> Task to carry out
Give an exact copy of the data that follows, but none of its pictures.

> Recorded data
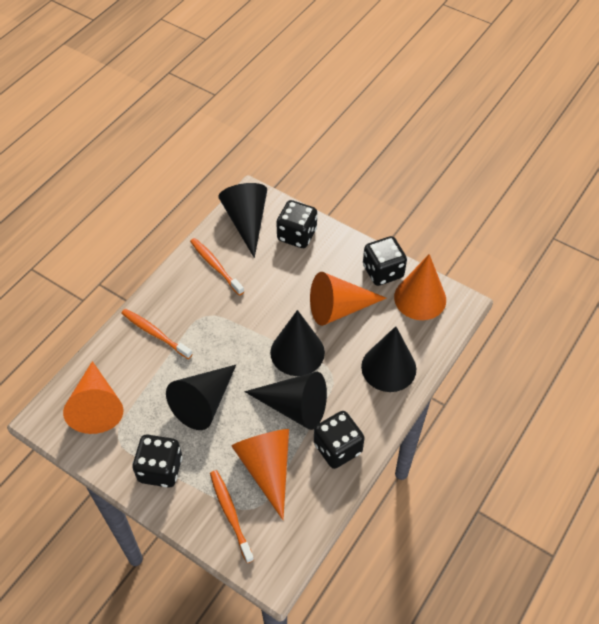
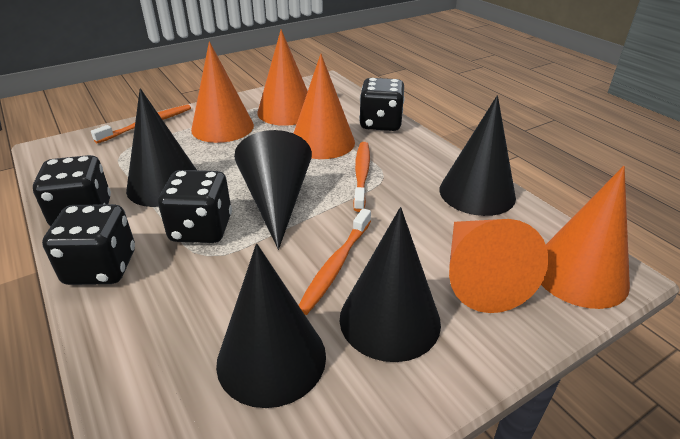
orange cone: 4 -> 5

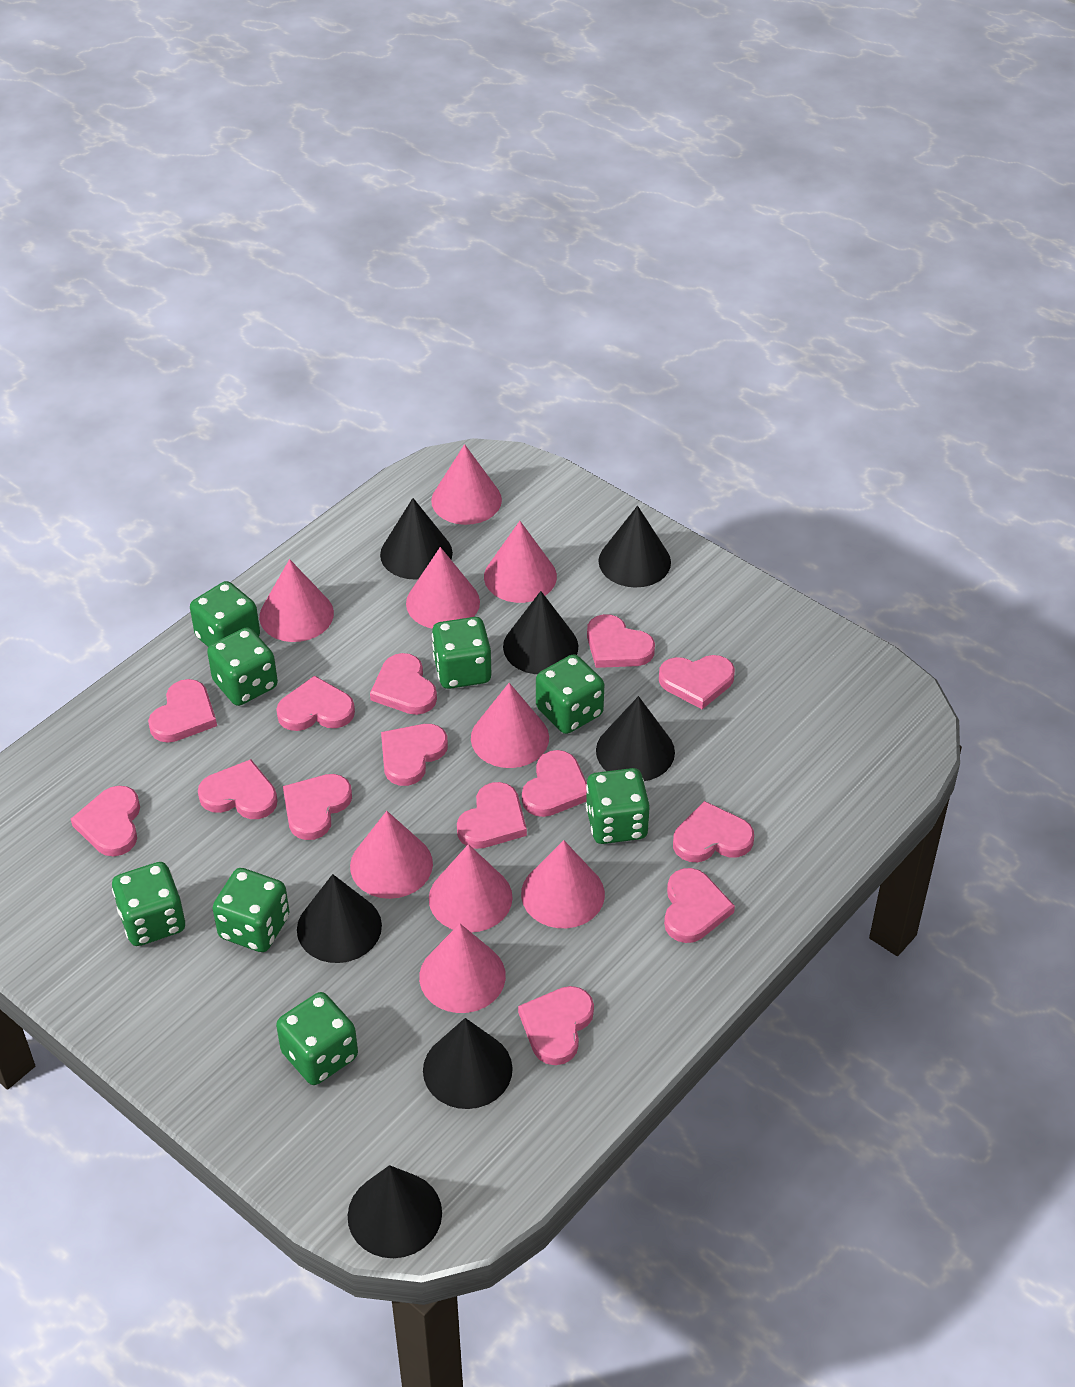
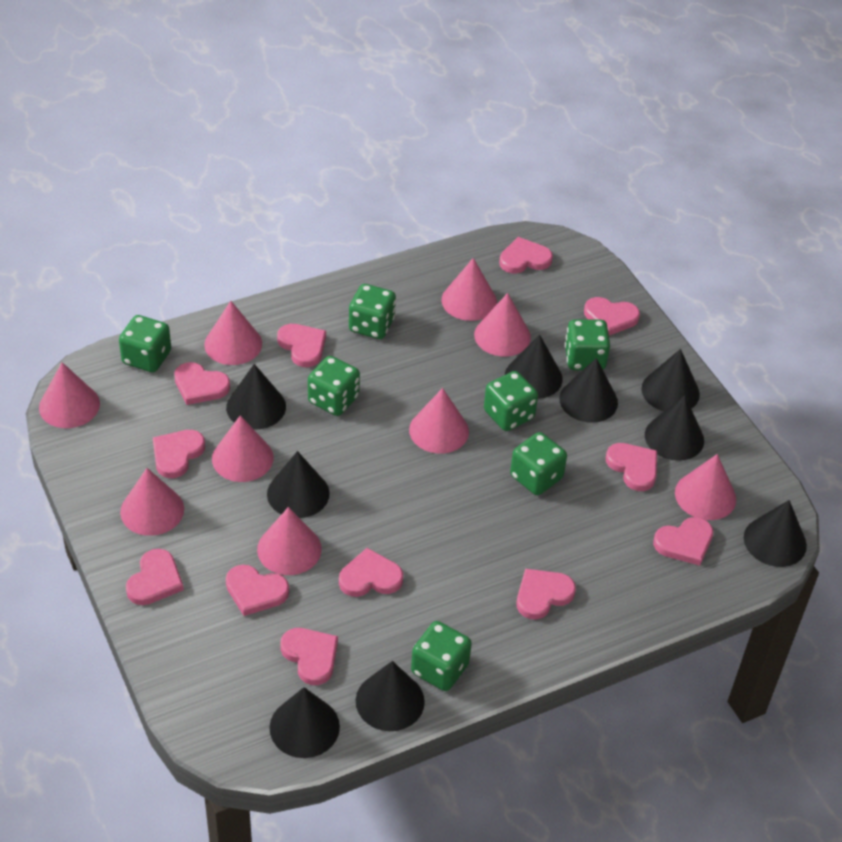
black cone: 7 -> 9
green dice: 8 -> 7
pink heart: 14 -> 12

> Finished task
orange cone: 4 -> 5

black cone: 7 -> 9
green dice: 8 -> 7
pink heart: 14 -> 12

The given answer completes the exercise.